WHAT YOU ARE ASKED TO DO
Please output exactly the part of the records below that opens with the line containing "camera: 20 degrees right, 15 degrees up" and closes with the line containing "purple domino [528,449,573,481]", both lines included, and nothing else.

EXERCISE DATA
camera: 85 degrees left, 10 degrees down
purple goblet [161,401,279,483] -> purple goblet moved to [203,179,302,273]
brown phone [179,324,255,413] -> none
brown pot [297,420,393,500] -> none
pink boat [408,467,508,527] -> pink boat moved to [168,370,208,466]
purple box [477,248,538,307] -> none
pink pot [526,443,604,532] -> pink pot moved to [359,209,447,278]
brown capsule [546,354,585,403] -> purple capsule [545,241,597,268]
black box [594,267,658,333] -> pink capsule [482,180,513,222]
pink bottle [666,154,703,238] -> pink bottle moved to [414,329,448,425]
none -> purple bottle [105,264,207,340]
...
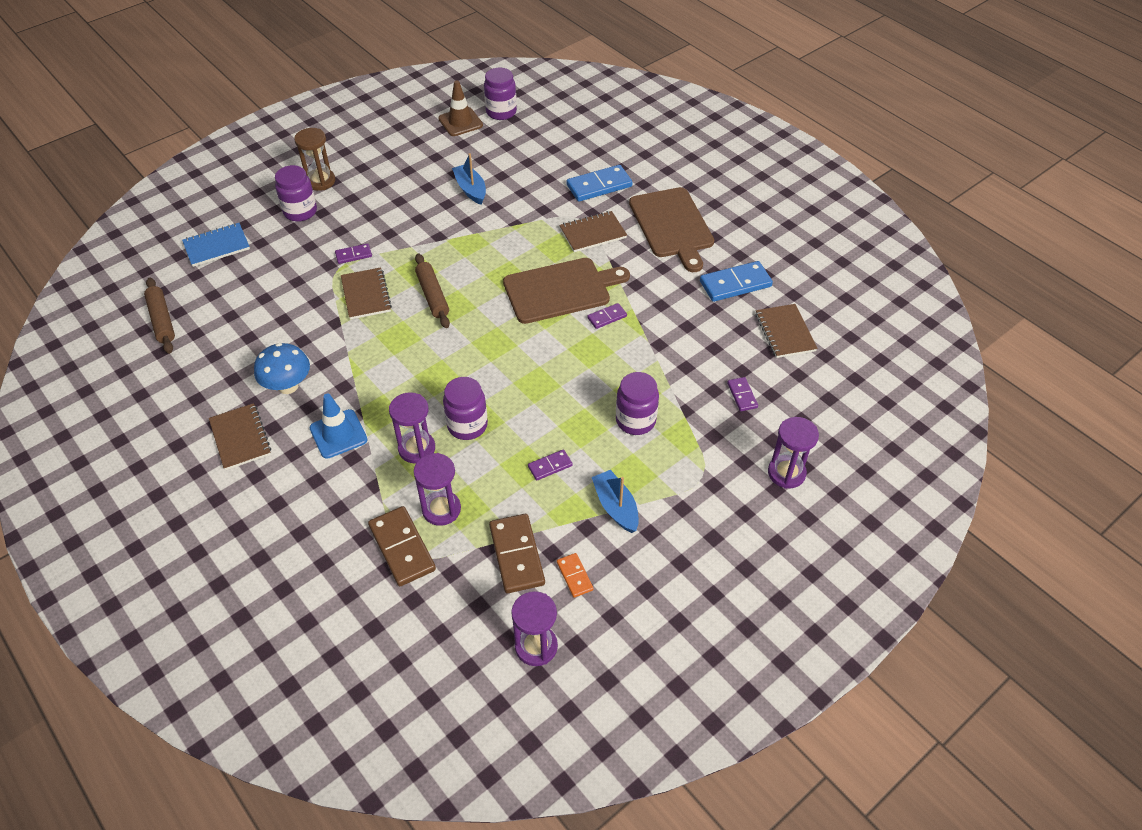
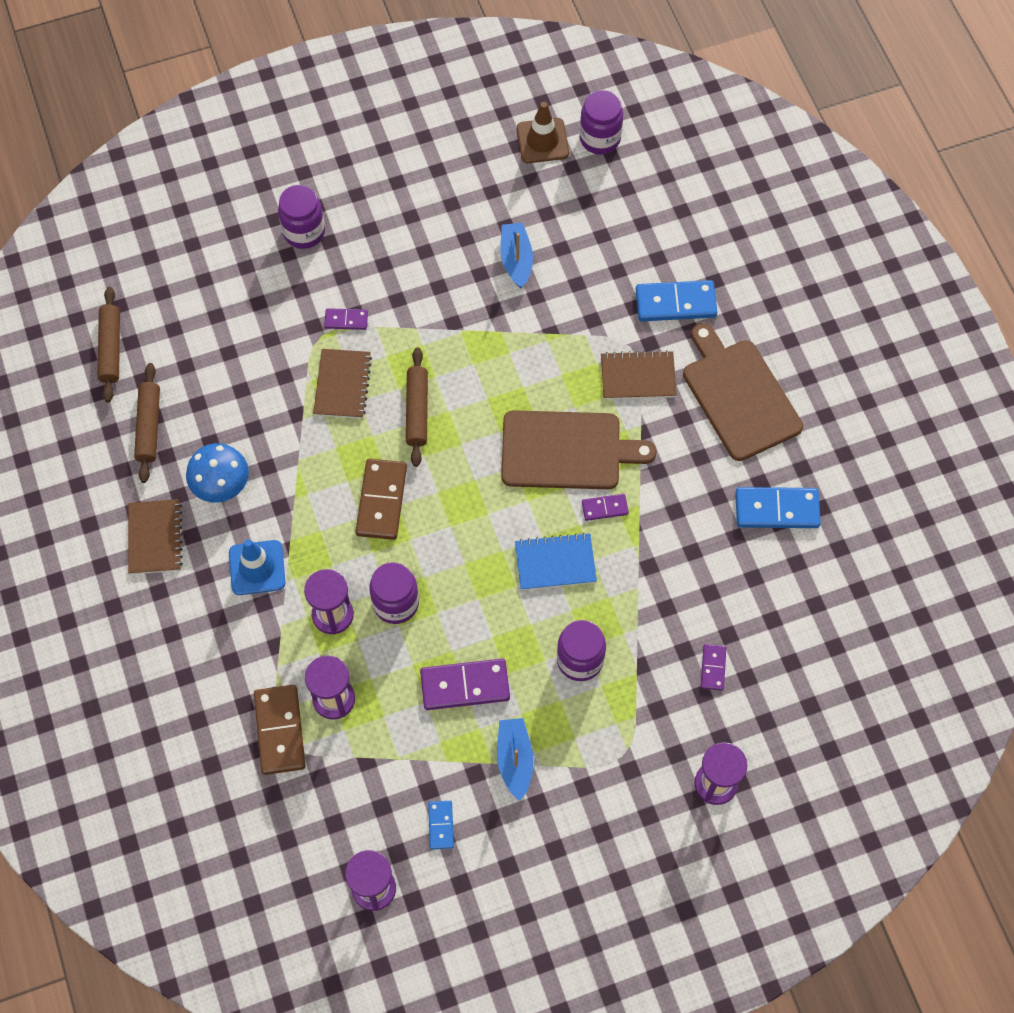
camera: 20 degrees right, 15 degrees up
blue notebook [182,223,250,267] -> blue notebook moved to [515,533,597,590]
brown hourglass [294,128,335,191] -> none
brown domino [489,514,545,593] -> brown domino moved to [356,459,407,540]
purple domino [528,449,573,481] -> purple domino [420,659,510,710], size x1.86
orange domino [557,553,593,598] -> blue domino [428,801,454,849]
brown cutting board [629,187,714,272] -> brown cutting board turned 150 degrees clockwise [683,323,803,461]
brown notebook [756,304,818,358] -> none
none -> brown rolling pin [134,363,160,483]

PROBLEM SOLUTION
camera: 20 degrees right, 15 degrees up
blue notebook [182,223,250,267] -> blue notebook moved to [515,533,597,590]
brown hourglass [294,128,335,191] -> none
brown domino [489,514,545,593] -> brown domino moved to [356,459,407,540]
purple domino [528,449,573,481] -> purple domino [420,659,510,710], size x1.86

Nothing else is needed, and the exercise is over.